PROBLEM STATEMENT.
Only what runs from the line with "(445, 333) = (343, 160): none -> pink bowl" to the final line of the records below should be given again, word for word.

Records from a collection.
= Beginning of Section =
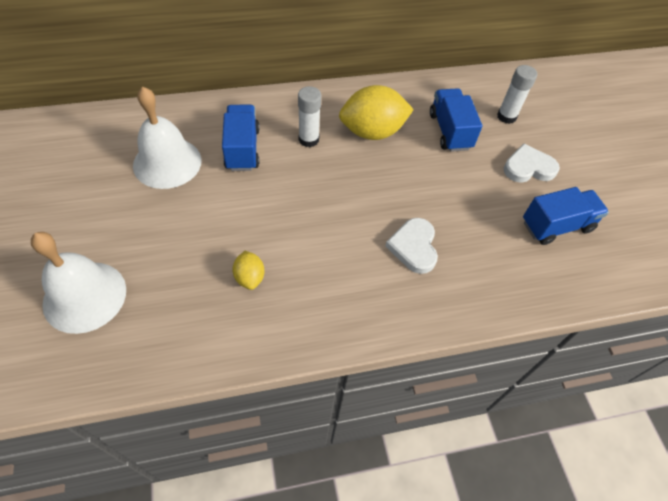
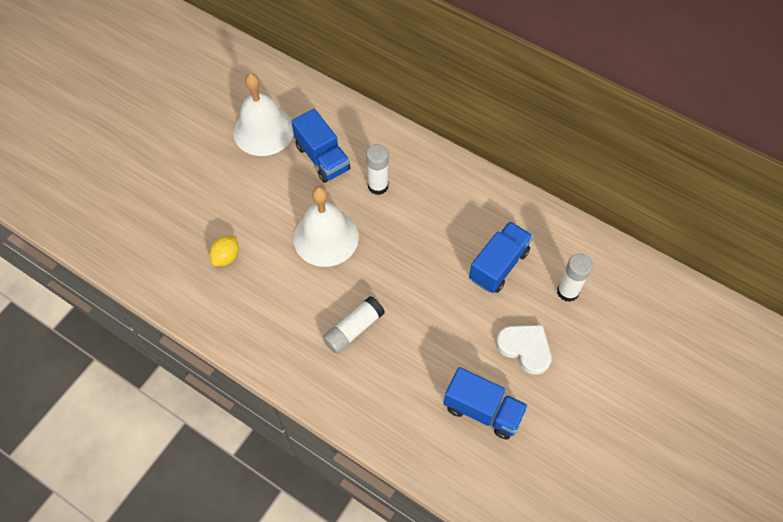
camera: 50 degrees right, 5 degrees up
(84, 296) = (128, 189): white bell -> white bell (326, 237)
(242, 149) = (322, 158): blue truck -> blue truck turned 105 degrees clockwise
(372, 132) = (433, 217): yellow lemon -> none
(414, 247) = (353, 329): white heart -> white glue stick

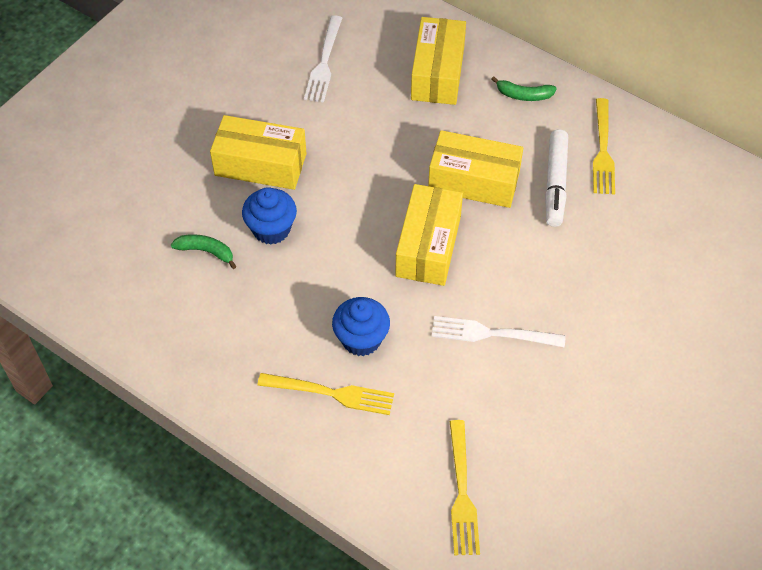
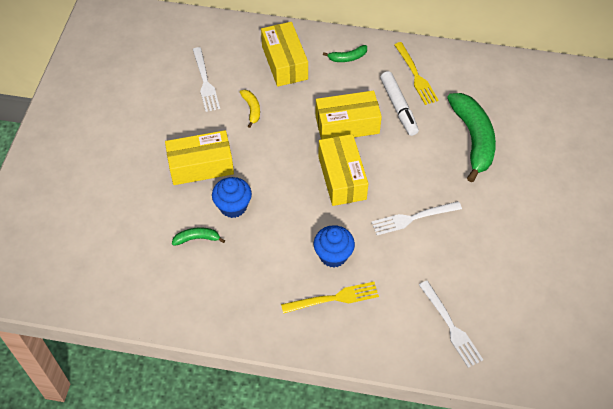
camera: 25 degrees left, 0 degrees up
(362, 117) = (252, 109): none -> yellow banana
(462, 493) = (451, 326): yellow fork -> white fork
(634, 262) = (473, 139): none -> green banana

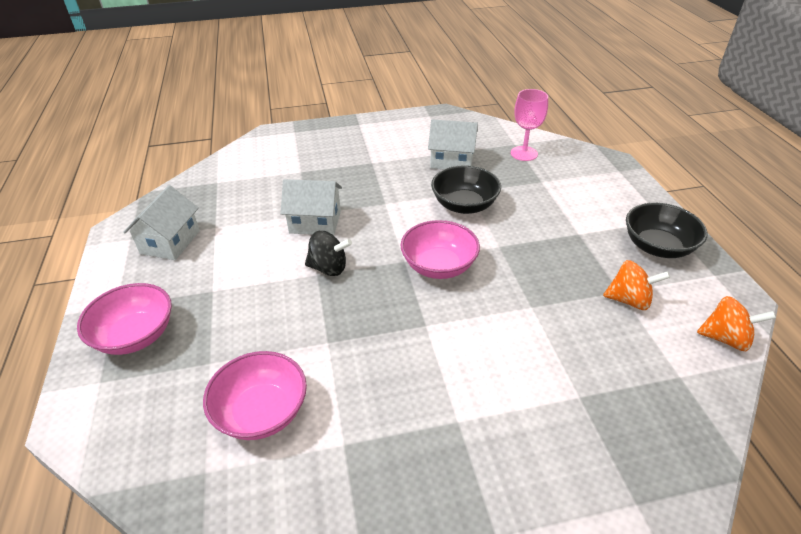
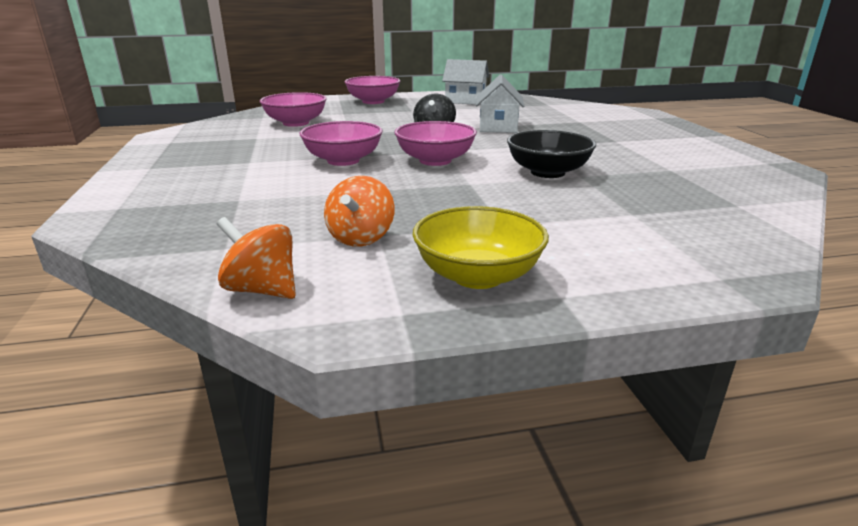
camera: 90 degrees right, 15 degrees down
(445, 333) = (343, 160): none -> pink bowl
(452, 161) = (649, 170): white house -> none
(524, 153) = (711, 208): pink goblet -> none
(657, 247) = (477, 275): black bowl -> yellow bowl
(725, 338) = (262, 290): orange spinning top -> orange spinning top turned 105 degrees clockwise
= End of Section =
SOLUTION TO THIS EXERCISE.
(445, 333) = (343, 160): none -> pink bowl
(452, 161) = (649, 170): white house -> none
(524, 153) = (711, 208): pink goblet -> none
(657, 247) = (477, 275): black bowl -> yellow bowl
(725, 338) = (262, 290): orange spinning top -> orange spinning top turned 105 degrees clockwise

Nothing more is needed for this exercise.